Your assignment:
Print the listing exactly as it stands, and skip any pictures in it.

Input data:

-=-=-=-=-

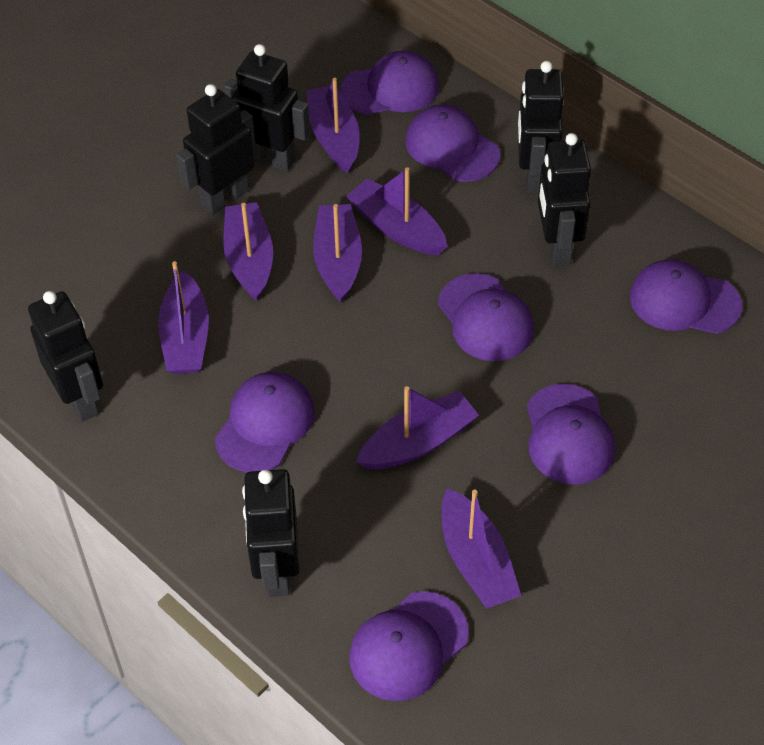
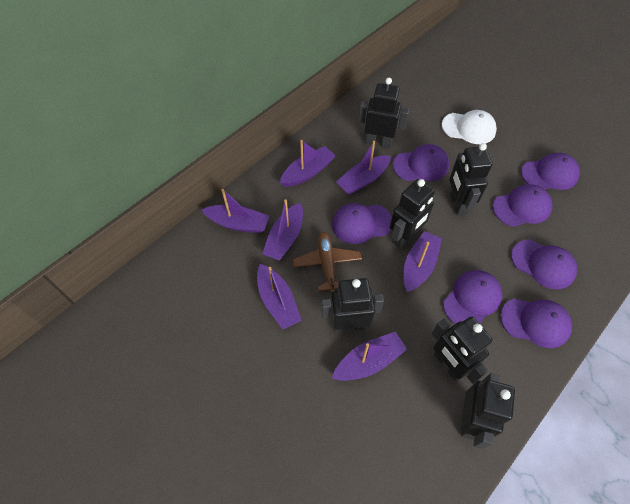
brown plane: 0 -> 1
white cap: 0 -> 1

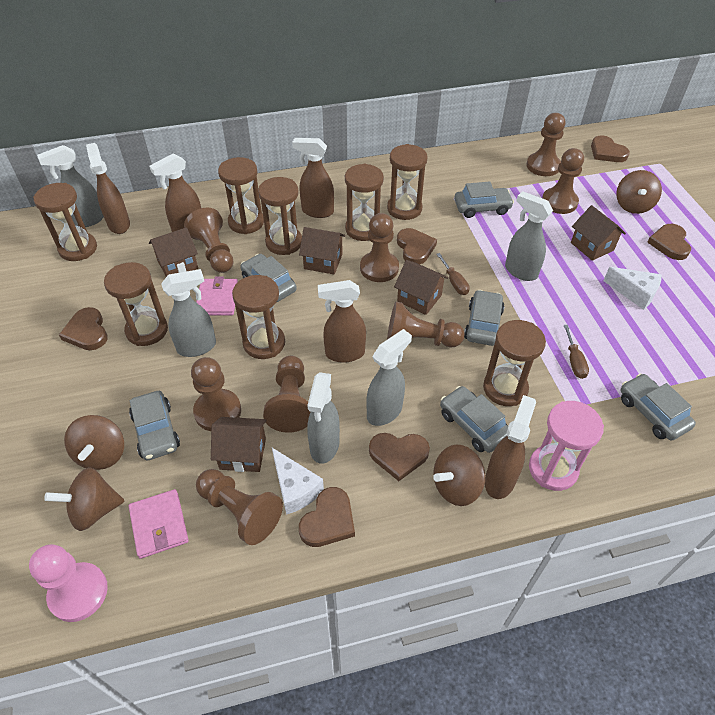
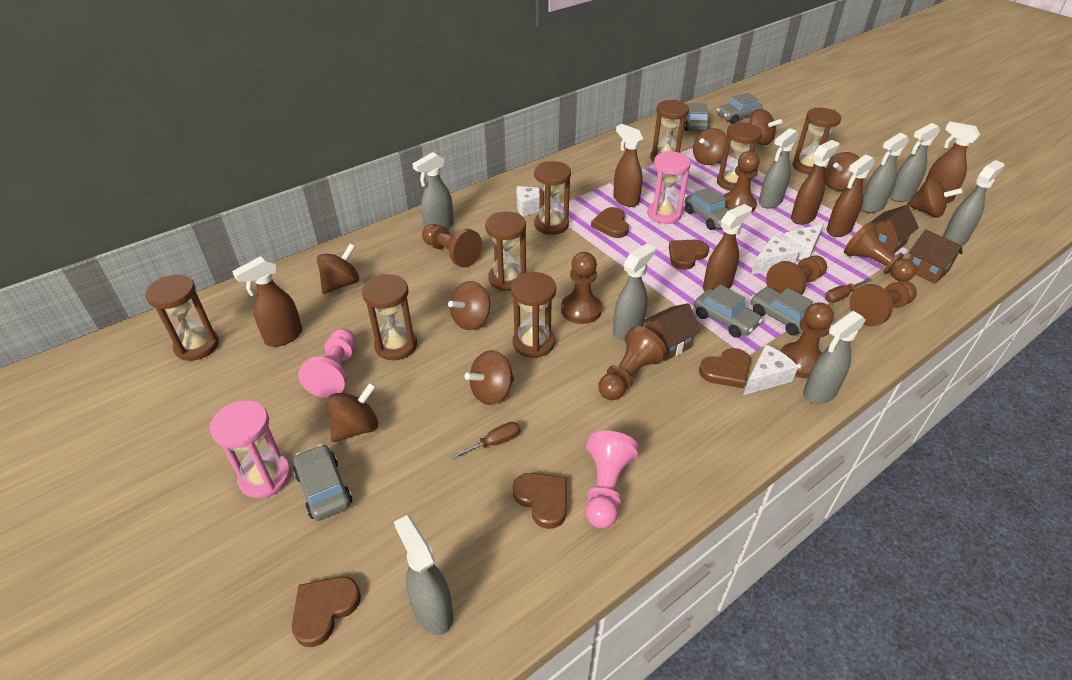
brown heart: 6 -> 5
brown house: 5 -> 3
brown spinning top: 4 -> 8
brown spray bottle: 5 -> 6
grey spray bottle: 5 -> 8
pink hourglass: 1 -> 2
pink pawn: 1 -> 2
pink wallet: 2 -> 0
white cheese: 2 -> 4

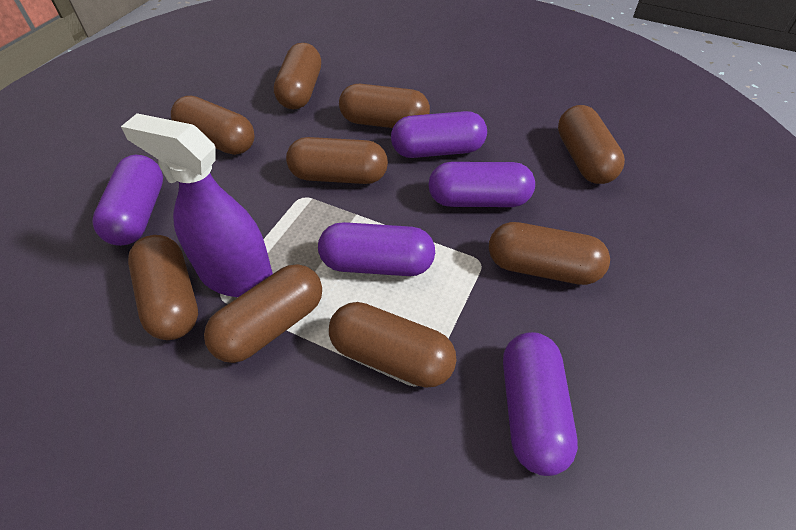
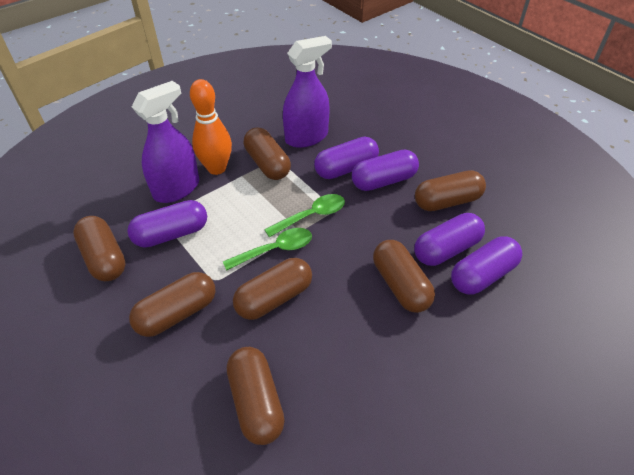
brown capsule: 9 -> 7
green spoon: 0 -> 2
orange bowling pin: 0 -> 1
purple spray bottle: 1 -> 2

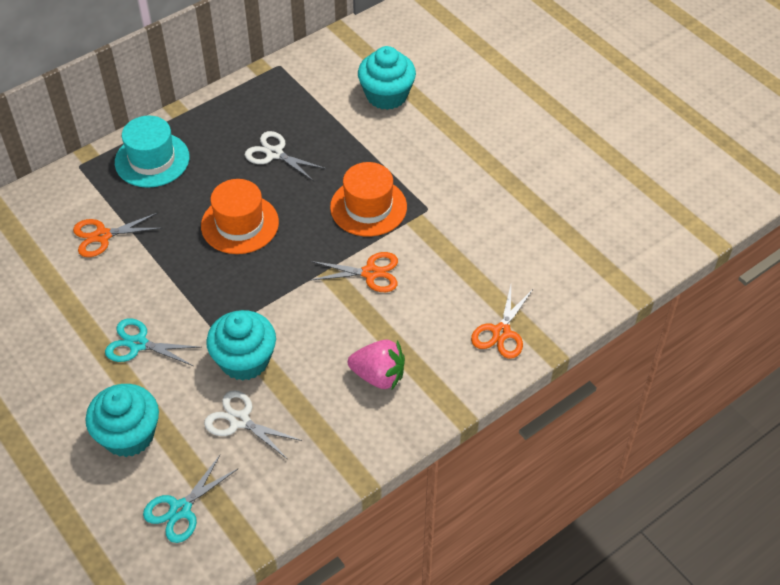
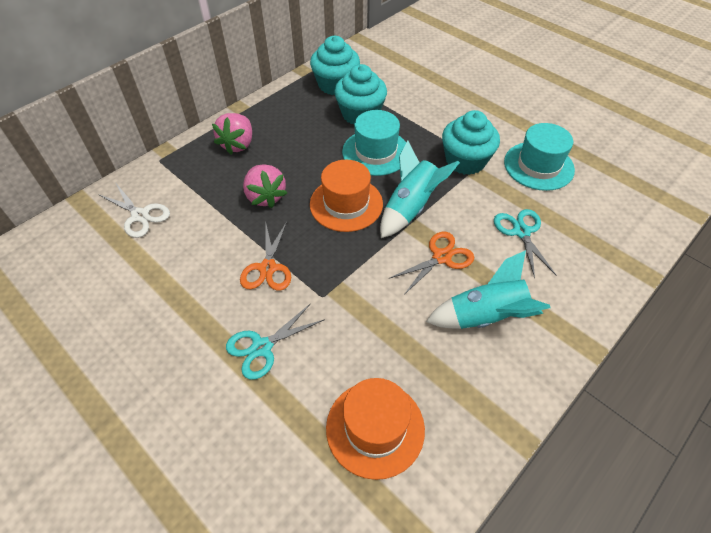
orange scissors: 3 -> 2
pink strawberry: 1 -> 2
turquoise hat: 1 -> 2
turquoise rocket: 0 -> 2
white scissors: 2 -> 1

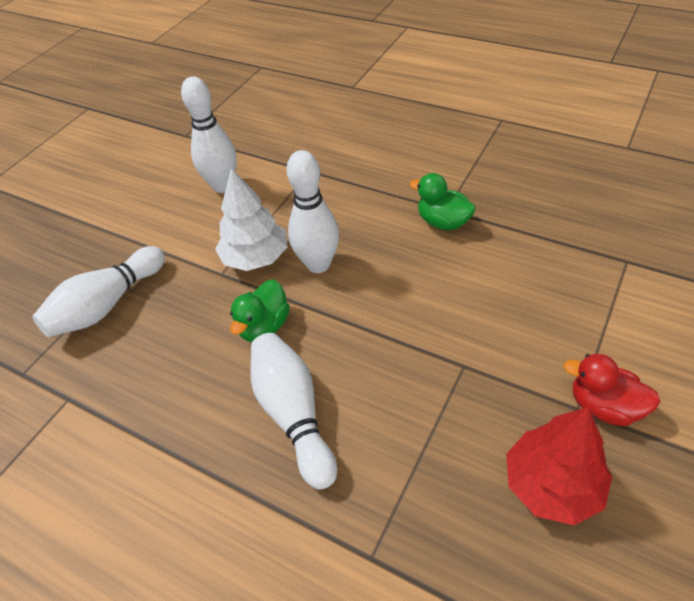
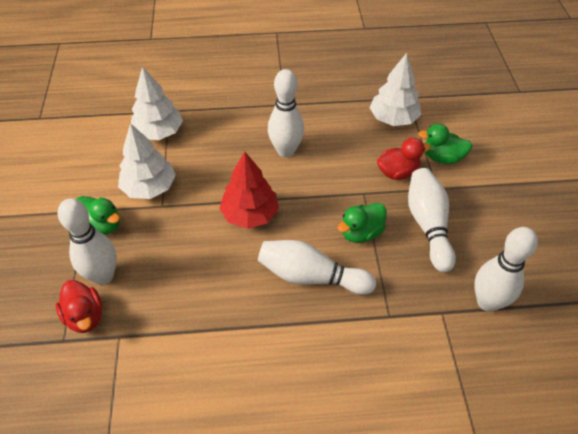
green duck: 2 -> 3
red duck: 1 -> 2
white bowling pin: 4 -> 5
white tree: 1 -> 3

-=-=-=-=-

Result of the task:
brown plane: 0 -> 1
white cap: 0 -> 1

brown heart: 6 -> 5
brown house: 5 -> 3
brown spinning top: 4 -> 8
brown spray bottle: 5 -> 6
grey spray bottle: 5 -> 8
pink hourglass: 1 -> 2
pink pawn: 1 -> 2
pink wallet: 2 -> 0
white cheese: 2 -> 4

brown capsule: 9 -> 7
green spoon: 0 -> 2
orange bowling pin: 0 -> 1
purple spray bottle: 1 -> 2

orange scissors: 3 -> 2
pink strawberry: 1 -> 2
turquoise hat: 1 -> 2
turquoise rocket: 0 -> 2
white scissors: 2 -> 1

green duck: 2 -> 3
red duck: 1 -> 2
white bowling pin: 4 -> 5
white tree: 1 -> 3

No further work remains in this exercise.